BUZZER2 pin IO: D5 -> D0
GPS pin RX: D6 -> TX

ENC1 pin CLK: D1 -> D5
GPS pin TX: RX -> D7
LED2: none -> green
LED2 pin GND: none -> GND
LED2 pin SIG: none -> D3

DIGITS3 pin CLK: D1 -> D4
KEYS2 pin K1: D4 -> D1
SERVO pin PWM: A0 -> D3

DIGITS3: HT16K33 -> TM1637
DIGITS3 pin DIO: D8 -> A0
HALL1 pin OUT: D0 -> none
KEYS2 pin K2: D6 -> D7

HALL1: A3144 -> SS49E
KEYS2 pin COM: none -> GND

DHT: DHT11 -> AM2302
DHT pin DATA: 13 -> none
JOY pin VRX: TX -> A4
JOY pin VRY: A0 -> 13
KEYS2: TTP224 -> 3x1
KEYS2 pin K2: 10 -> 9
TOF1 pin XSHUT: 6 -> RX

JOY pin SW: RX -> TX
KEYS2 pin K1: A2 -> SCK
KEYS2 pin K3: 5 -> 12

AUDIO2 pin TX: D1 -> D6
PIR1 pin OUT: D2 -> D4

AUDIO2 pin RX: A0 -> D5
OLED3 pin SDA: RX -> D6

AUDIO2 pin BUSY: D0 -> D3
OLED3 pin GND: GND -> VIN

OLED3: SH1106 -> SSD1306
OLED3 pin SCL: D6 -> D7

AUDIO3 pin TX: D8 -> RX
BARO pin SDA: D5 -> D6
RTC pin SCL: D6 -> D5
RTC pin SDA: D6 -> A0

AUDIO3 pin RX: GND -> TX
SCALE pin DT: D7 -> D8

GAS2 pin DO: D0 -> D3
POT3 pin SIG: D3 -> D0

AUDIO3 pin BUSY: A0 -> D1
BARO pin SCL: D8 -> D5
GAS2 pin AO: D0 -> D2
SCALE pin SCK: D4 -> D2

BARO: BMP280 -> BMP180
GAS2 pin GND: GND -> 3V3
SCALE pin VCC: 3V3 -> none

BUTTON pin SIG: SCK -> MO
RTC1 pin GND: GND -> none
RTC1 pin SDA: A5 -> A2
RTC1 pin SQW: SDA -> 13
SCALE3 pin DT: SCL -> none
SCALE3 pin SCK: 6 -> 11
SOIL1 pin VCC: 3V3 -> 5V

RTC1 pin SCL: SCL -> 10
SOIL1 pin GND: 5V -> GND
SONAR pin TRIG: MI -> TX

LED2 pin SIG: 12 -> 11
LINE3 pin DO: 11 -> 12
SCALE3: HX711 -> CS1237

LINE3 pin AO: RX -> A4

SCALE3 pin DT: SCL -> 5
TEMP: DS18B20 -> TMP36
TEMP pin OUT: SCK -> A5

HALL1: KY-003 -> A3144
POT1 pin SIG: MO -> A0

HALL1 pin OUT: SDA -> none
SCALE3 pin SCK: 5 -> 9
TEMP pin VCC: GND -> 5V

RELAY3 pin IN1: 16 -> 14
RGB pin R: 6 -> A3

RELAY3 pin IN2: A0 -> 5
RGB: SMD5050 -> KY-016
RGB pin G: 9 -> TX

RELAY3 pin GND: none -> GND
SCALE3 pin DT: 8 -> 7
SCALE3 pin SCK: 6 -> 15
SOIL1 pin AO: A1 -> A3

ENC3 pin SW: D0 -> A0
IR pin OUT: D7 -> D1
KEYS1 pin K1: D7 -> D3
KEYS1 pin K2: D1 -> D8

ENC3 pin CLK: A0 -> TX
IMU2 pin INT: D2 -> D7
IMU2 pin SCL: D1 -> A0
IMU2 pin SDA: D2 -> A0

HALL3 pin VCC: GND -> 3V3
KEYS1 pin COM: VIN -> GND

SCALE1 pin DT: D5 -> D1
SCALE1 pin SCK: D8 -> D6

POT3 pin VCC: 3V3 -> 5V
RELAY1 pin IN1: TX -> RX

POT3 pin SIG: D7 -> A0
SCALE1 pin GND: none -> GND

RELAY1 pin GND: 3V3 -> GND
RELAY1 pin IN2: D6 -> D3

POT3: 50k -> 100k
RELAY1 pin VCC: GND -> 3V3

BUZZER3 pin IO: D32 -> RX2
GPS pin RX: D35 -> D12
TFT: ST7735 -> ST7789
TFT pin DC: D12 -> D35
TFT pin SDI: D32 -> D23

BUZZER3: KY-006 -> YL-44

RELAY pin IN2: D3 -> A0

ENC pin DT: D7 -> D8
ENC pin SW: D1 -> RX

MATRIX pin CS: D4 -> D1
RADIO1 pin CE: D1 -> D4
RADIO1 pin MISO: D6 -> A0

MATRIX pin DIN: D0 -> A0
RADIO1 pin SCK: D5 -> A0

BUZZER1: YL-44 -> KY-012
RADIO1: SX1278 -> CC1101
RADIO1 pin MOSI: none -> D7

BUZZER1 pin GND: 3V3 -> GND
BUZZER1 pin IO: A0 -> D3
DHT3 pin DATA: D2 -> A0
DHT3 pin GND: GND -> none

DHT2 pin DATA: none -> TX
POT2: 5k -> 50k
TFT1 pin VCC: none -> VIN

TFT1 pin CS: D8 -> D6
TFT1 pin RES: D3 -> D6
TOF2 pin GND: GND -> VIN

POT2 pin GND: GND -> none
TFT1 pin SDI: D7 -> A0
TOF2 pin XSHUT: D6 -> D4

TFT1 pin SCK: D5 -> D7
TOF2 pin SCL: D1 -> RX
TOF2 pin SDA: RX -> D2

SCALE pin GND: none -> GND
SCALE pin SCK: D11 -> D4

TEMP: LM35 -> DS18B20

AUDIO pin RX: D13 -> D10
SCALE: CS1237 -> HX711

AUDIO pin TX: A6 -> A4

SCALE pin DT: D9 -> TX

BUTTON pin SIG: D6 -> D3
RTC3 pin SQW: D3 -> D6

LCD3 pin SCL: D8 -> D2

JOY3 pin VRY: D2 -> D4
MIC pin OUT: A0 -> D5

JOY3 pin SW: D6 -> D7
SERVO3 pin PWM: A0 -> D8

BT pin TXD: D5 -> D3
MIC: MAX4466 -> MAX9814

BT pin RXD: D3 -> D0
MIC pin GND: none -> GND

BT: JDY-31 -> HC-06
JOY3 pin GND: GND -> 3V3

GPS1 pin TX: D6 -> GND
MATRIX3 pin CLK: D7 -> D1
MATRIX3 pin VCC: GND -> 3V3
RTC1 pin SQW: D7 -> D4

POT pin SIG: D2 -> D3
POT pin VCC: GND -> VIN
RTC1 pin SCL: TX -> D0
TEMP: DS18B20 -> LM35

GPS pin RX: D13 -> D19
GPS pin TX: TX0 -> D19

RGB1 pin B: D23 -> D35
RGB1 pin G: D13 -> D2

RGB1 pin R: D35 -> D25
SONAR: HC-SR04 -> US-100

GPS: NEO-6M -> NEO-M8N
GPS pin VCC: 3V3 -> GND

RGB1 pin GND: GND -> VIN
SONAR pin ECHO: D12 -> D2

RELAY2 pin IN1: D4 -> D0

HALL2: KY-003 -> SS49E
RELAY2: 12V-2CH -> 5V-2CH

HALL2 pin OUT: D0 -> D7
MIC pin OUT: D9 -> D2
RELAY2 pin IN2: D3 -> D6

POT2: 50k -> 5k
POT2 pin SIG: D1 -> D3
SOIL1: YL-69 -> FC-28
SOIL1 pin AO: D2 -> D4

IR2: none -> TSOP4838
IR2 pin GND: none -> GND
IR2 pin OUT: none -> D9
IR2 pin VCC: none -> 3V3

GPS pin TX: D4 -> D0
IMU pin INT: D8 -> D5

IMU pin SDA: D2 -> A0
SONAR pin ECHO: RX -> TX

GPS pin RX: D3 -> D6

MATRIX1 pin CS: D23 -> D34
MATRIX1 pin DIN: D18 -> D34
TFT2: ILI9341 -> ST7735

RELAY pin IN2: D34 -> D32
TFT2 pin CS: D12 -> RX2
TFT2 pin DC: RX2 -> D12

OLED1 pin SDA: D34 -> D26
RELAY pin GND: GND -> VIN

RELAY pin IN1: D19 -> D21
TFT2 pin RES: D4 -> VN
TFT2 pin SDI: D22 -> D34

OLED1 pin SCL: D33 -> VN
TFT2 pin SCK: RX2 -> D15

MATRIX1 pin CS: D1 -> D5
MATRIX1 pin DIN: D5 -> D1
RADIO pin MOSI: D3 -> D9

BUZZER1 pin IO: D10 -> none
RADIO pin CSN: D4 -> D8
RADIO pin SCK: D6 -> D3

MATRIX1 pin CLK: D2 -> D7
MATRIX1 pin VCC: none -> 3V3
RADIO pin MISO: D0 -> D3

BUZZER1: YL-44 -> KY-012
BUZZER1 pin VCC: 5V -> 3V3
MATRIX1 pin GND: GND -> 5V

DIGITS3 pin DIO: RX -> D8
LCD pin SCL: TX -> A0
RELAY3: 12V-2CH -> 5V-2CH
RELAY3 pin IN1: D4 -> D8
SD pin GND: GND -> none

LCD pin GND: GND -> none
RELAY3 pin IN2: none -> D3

WHAT YOU WILL DO: Would you print, exactly as written, every line above from the one holding "DHT: DHT11 -> AM2302" through the one holding "BARO: BMP280 -> BMP180", with both included and no other lines?

SOLVED PROBLEM:
DHT: DHT11 -> AM2302
DHT pin DATA: 13 -> none
JOY pin VRX: TX -> A4
JOY pin VRY: A0 -> 13
KEYS2: TTP224 -> 3x1
KEYS2 pin K2: 10 -> 9
TOF1 pin XSHUT: 6 -> RX

JOY pin SW: RX -> TX
KEYS2 pin K1: A2 -> SCK
KEYS2 pin K3: 5 -> 12

AUDIO2 pin TX: D1 -> D6
PIR1 pin OUT: D2 -> D4

AUDIO2 pin RX: A0 -> D5
OLED3 pin SDA: RX -> D6

AUDIO2 pin BUSY: D0 -> D3
OLED3 pin GND: GND -> VIN

OLED3: SH1106 -> SSD1306
OLED3 pin SCL: D6 -> D7

AUDIO3 pin TX: D8 -> RX
BARO pin SDA: D5 -> D6
RTC pin SCL: D6 -> D5
RTC pin SDA: D6 -> A0

AUDIO3 pin RX: GND -> TX
SCALE pin DT: D7 -> D8

GAS2 pin DO: D0 -> D3
POT3 pin SIG: D3 -> D0

AUDIO3 pin BUSY: A0 -> D1
BARO pin SCL: D8 -> D5
GAS2 pin AO: D0 -> D2
SCALE pin SCK: D4 -> D2

BARO: BMP280 -> BMP180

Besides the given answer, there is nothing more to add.